[Assignment] Could you copy every record below exactly, leaving out the pictures?

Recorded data
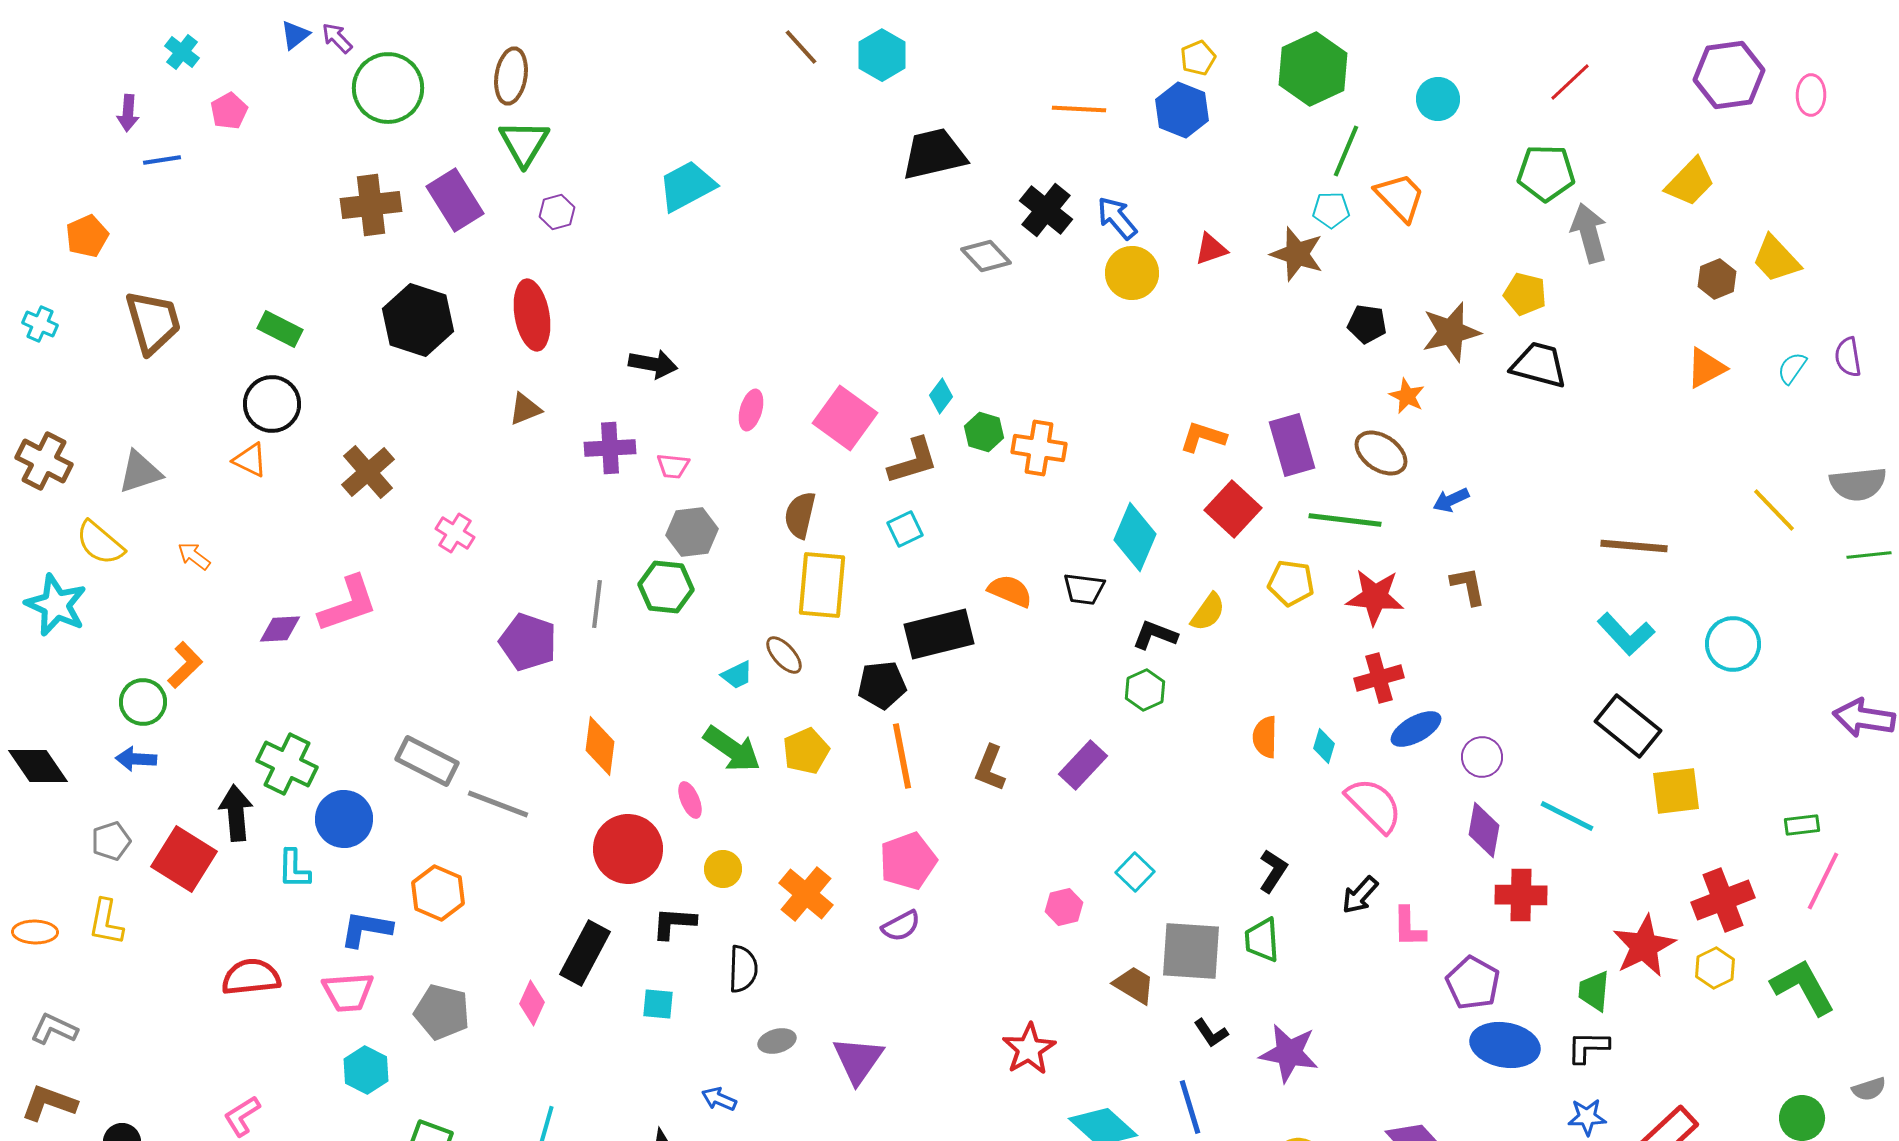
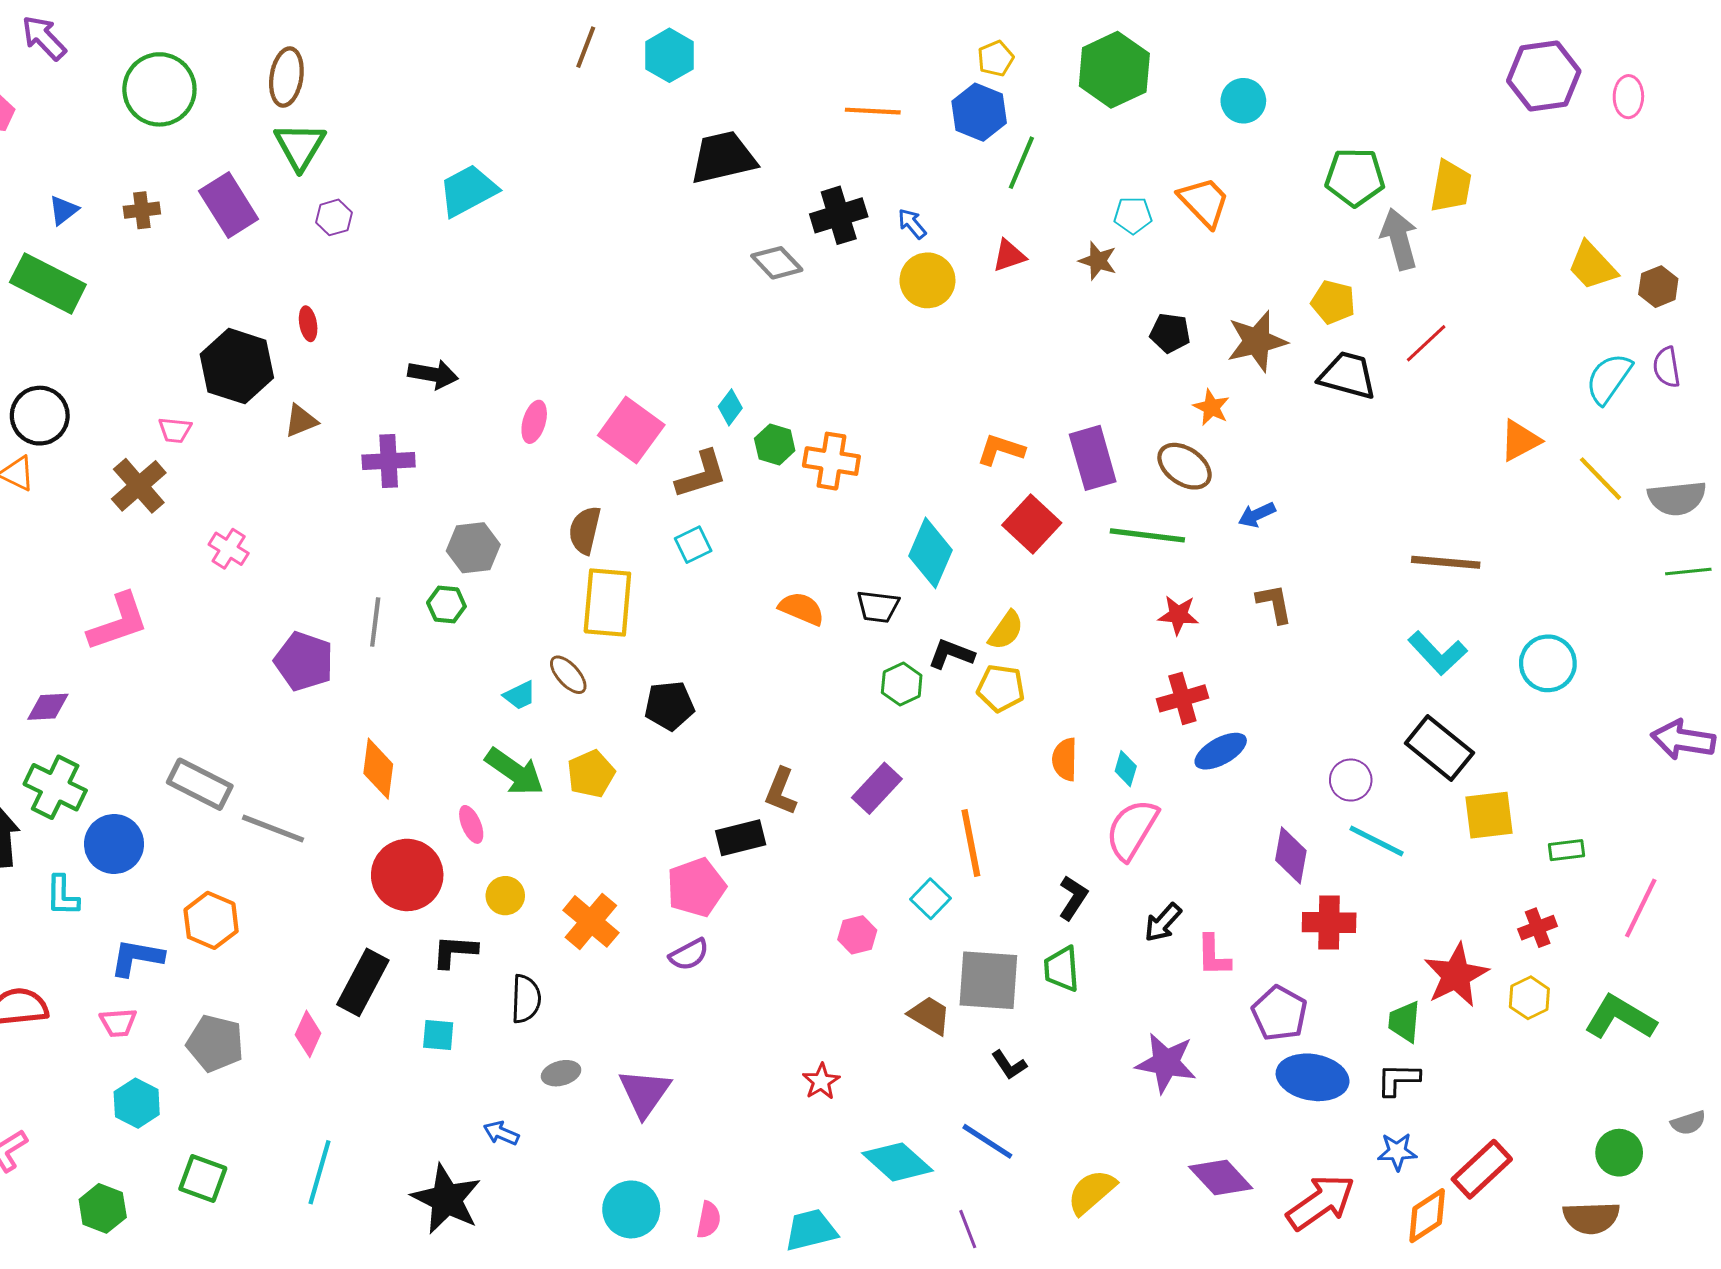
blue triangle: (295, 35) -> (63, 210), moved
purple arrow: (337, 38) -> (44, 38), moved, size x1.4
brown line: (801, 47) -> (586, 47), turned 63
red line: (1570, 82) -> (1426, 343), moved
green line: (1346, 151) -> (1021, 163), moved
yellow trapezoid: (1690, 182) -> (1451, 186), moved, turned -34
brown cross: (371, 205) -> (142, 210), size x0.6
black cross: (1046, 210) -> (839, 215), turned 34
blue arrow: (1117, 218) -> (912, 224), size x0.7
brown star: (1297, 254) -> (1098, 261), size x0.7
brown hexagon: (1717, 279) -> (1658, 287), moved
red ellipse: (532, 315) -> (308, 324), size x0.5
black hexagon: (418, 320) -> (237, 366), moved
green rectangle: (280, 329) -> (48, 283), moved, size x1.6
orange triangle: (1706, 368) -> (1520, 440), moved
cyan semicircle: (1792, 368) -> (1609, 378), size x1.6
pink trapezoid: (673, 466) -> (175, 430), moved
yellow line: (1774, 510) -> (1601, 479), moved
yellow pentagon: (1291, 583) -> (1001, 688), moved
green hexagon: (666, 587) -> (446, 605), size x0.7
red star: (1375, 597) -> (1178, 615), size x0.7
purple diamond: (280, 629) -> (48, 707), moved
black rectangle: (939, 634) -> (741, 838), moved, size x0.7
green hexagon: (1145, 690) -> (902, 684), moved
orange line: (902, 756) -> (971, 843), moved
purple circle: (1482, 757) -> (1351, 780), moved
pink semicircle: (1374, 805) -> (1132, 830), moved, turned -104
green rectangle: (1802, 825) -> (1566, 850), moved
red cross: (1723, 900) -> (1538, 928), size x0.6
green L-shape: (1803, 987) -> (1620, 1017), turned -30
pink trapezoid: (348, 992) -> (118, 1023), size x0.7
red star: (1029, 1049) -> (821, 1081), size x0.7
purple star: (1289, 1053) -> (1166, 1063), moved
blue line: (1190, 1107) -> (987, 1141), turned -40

[Solution for this problem]
blue triangle: (295, 35) -> (63, 210), moved
purple arrow: (337, 38) -> (44, 38), moved, size x1.4
brown line: (801, 47) -> (586, 47), turned 63
red line: (1570, 82) -> (1426, 343), moved
green line: (1346, 151) -> (1021, 163), moved
yellow trapezoid: (1690, 182) -> (1451, 186), moved, turned -34
brown cross: (371, 205) -> (142, 210), size x0.6
black cross: (1046, 210) -> (839, 215), turned 34
blue arrow: (1117, 218) -> (912, 224), size x0.7
brown star: (1297, 254) -> (1098, 261), size x0.7
brown hexagon: (1717, 279) -> (1658, 287), moved
red ellipse: (532, 315) -> (308, 324), size x0.5
black hexagon: (418, 320) -> (237, 366), moved
green rectangle: (280, 329) -> (48, 283), moved, size x1.6
orange triangle: (1706, 368) -> (1520, 440), moved
cyan semicircle: (1792, 368) -> (1609, 378), size x1.6
pink trapezoid: (673, 466) -> (175, 430), moved
yellow line: (1774, 510) -> (1601, 479), moved
yellow pentagon: (1291, 583) -> (1001, 688), moved
green hexagon: (666, 587) -> (446, 605), size x0.7
red star: (1375, 597) -> (1178, 615), size x0.7
purple diamond: (280, 629) -> (48, 707), moved
black rectangle: (939, 634) -> (741, 838), moved, size x0.7
green hexagon: (1145, 690) -> (902, 684), moved
orange line: (902, 756) -> (971, 843), moved
purple circle: (1482, 757) -> (1351, 780), moved
pink semicircle: (1374, 805) -> (1132, 830), moved, turned -104
green rectangle: (1802, 825) -> (1566, 850), moved
red cross: (1723, 900) -> (1538, 928), size x0.6
green L-shape: (1803, 987) -> (1620, 1017), turned -30
pink trapezoid: (348, 992) -> (118, 1023), size x0.7
red star: (1029, 1049) -> (821, 1081), size x0.7
purple star: (1289, 1053) -> (1166, 1063), moved
blue line: (1190, 1107) -> (987, 1141), turned -40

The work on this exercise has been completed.